(Before and after coordinates)
• • • • • • •

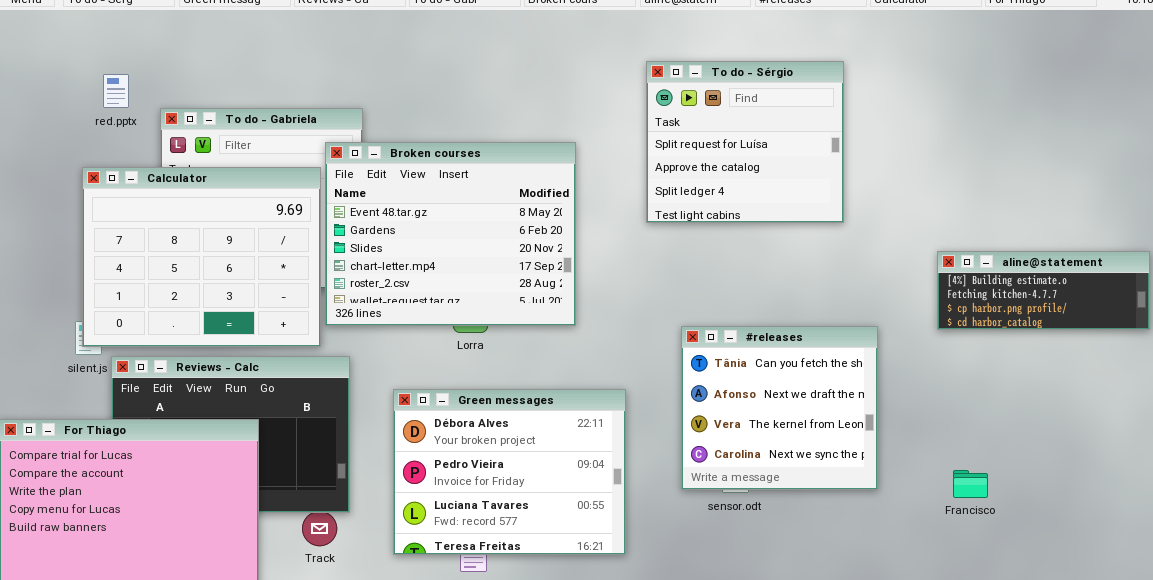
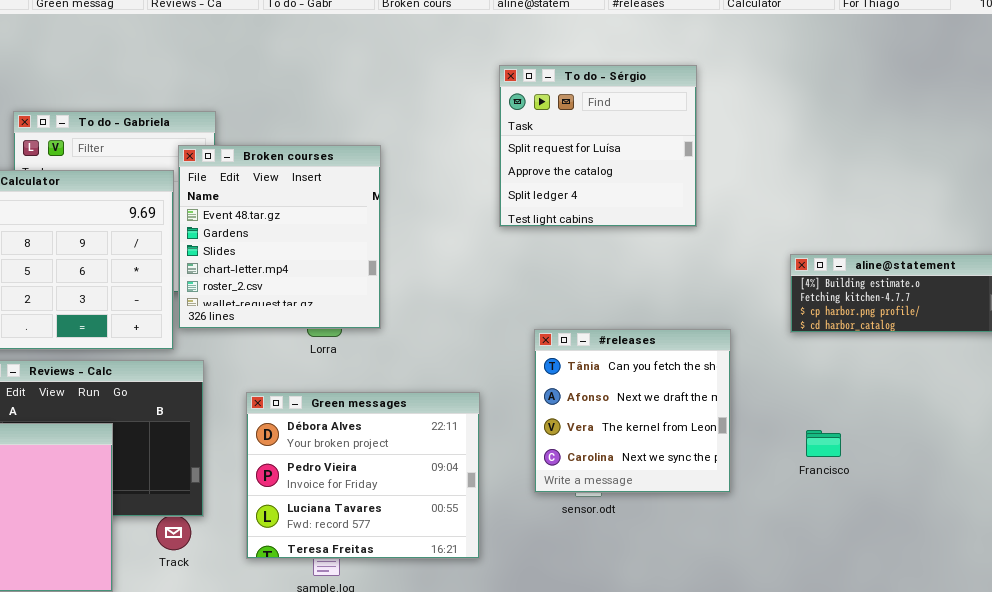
Broken courses: [325,142,576,326] -> [178,145,381,329], resized
Francisco: [953,470,988,498] -> [806,430,841,457], moved

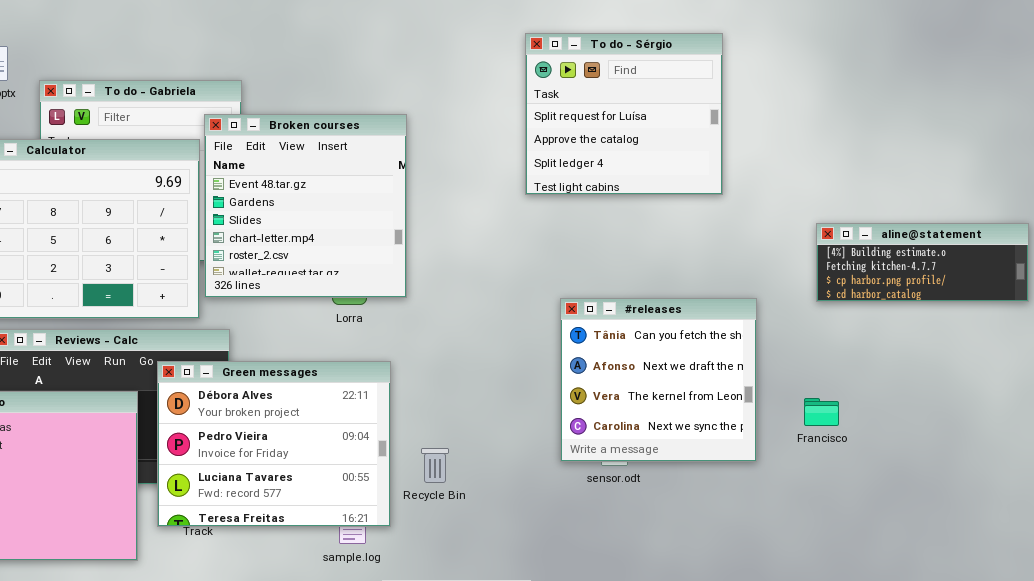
Green messages: [246,392,480,559] -> [157,361,391,527], moved
Francisco: [806,430,841,457] -> [804,398,839,426], moved

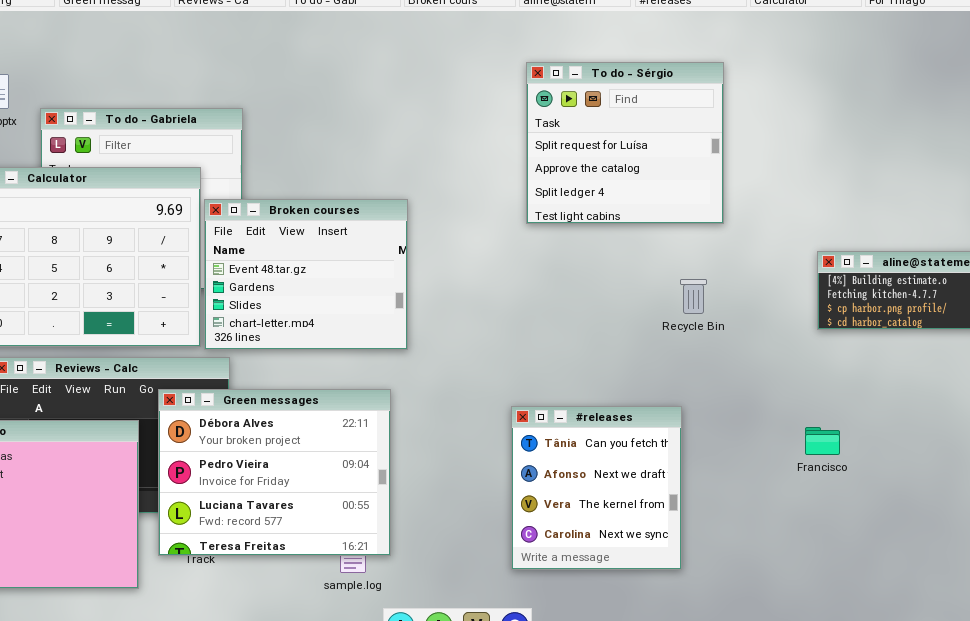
Broken courses: [204,114,407,298] -> [204,199,408,350], moved, resized
#releases: [560,298,757,462] -> [511,406,682,570], moved, resized
Recycle Bin: [421,448,449,483] -> [680,279,707,314], moved

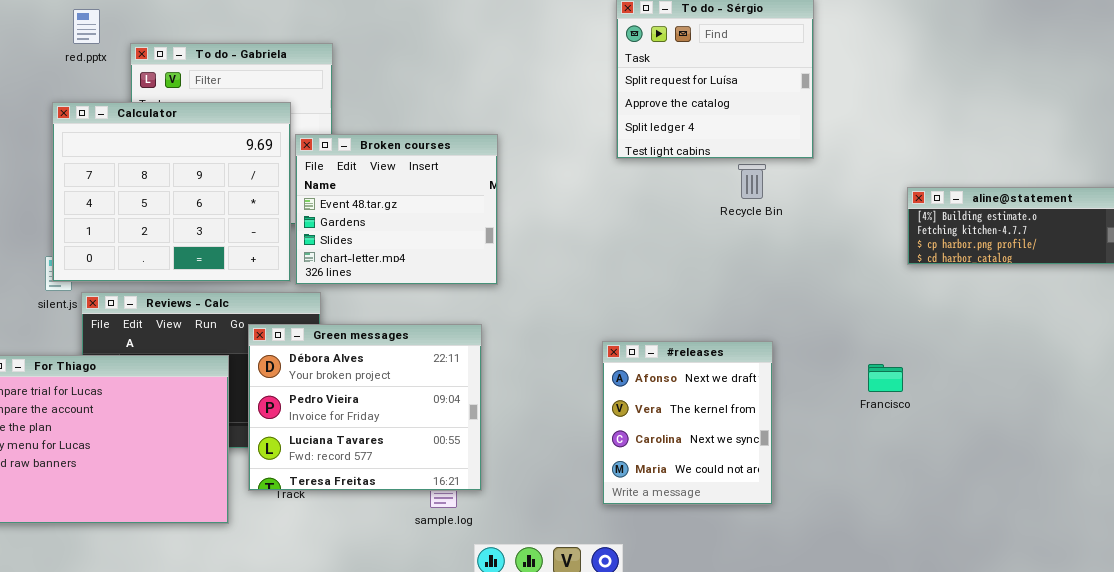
Recycle Bin: [680,279,707,314] -> [738,164,766,199], moved
#releases: [511,406,682,570] -> [602,341,773,505], scrolled down 1 row
Francisco: [805,427,840,455] -> [868,364,903,392], moved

• • • • • • •

▶ **Problem to work on**: No images belong in the copy. Transcribe every record exactly.

▶ **Your response**:
Broken courses: [325,142,576,326] -> [178,145,381,329], resized
Francisco: [953,470,988,498] -> [806,430,841,457], moved

Green messages: [246,392,480,559] -> [157,361,391,527], moved
Francisco: [806,430,841,457] -> [804,398,839,426], moved

Broken courses: [204,114,407,298] -> [204,199,408,350], moved, resized
#releases: [560,298,757,462] -> [511,406,682,570], moved, resized
Recycle Bin: [421,448,449,483] -> [680,279,707,314], moved

Recycle Bin: [680,279,707,314] -> [738,164,766,199], moved
#releases: [511,406,682,570] -> [602,341,773,505], scrolled down 1 row
Francisco: [805,427,840,455] -> [868,364,903,392], moved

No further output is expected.